EXERCISE BRIEF: Check every line of the data below for the string "pyramid", and copy the ones that hold it.

SUPPLIED RECORDS:
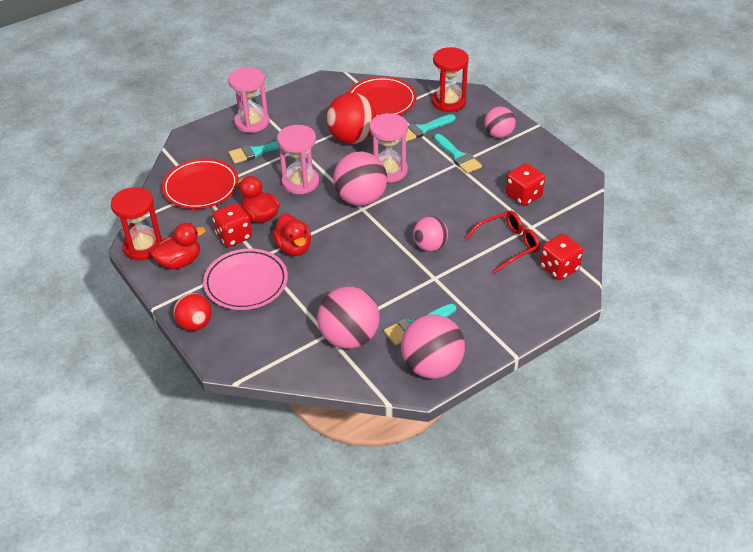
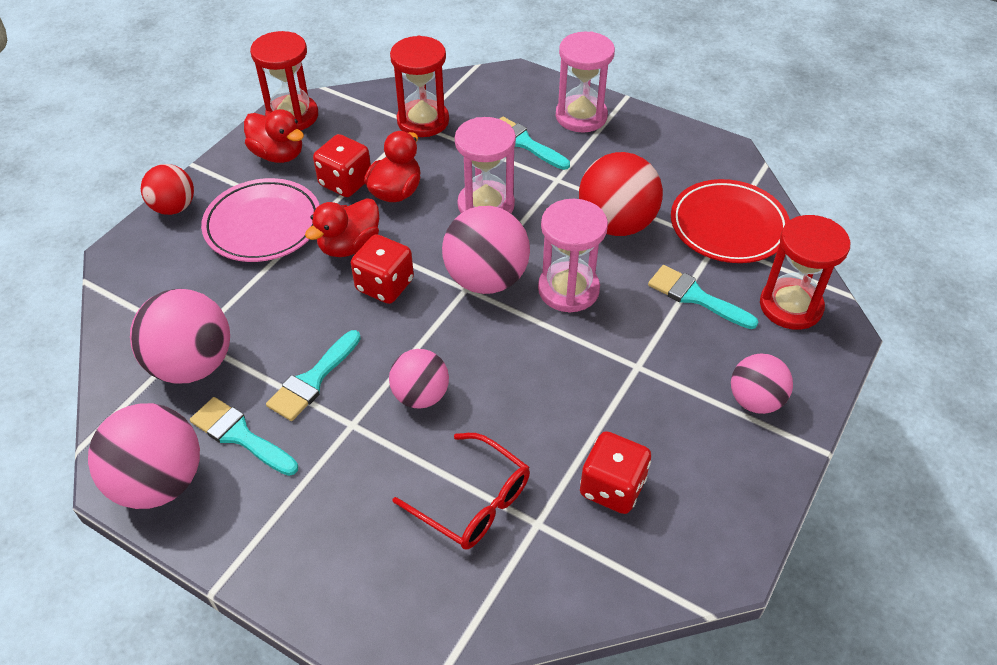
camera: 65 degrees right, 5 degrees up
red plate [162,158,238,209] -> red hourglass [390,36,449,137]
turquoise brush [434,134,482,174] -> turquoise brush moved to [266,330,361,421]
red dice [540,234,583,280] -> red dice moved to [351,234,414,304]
* * *
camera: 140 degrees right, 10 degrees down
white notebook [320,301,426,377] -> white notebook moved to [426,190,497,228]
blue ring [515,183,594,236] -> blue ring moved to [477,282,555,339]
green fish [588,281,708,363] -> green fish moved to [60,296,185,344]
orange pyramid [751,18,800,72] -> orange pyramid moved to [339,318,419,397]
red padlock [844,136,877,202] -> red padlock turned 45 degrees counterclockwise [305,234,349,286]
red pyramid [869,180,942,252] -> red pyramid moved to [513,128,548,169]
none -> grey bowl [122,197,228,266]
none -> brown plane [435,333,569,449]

ANSWER TO THE EXERCISE:
orange pyramid [751,18,800,72] -> orange pyramid moved to [339,318,419,397]
red pyramid [869,180,942,252] -> red pyramid moved to [513,128,548,169]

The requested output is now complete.